_Source data_
**********

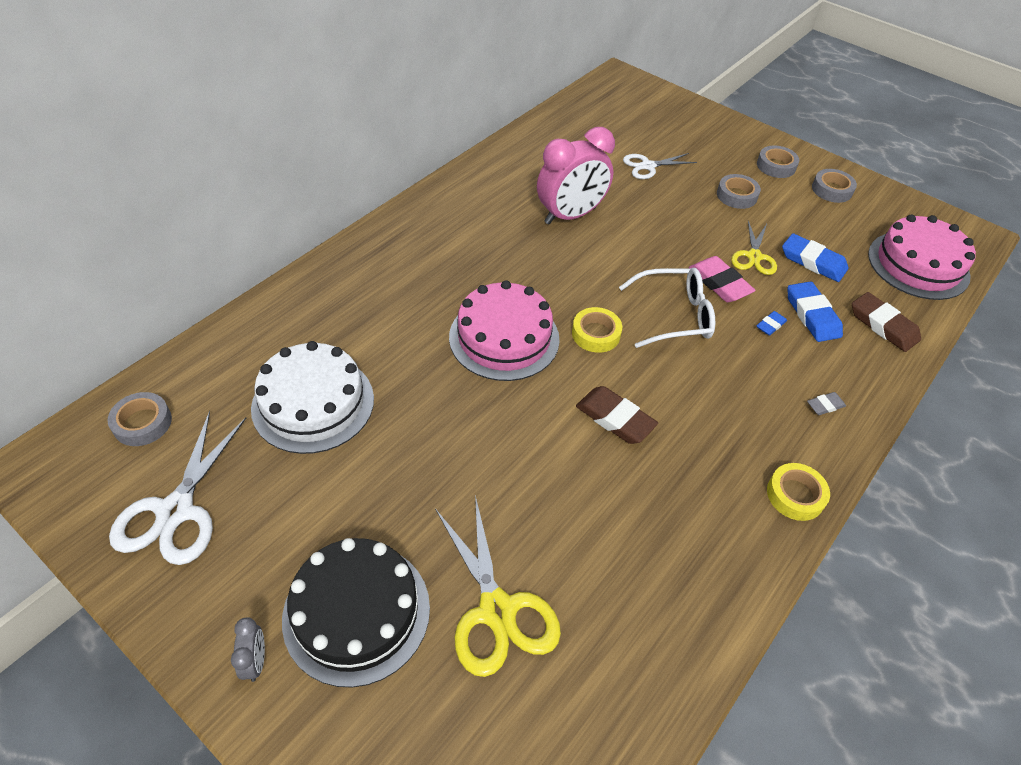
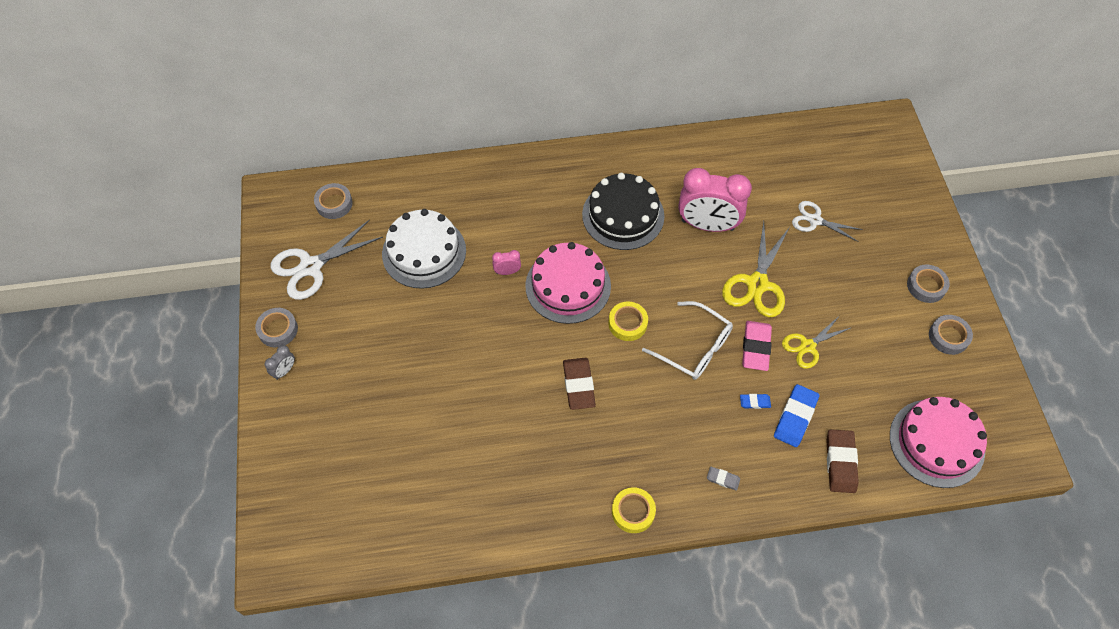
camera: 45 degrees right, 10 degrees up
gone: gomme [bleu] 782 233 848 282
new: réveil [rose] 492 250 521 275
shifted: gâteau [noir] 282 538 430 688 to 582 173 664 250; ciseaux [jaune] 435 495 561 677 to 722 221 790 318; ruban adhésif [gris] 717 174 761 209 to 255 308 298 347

**********

_Exercise prompt_
Reproduce the lines above exactly, please, but not the pictures in them.

_Your response_
camera: 45 degrees right, 10 degrees up
gone: gomme [bleu] 782 233 848 282
new: réveil [rose] 492 250 521 275
shifted: gâteau [noir] 282 538 430 688 to 582 173 664 250; ciseaux [jaune] 435 495 561 677 to 722 221 790 318; ruban adhésif [gris] 717 174 761 209 to 255 308 298 347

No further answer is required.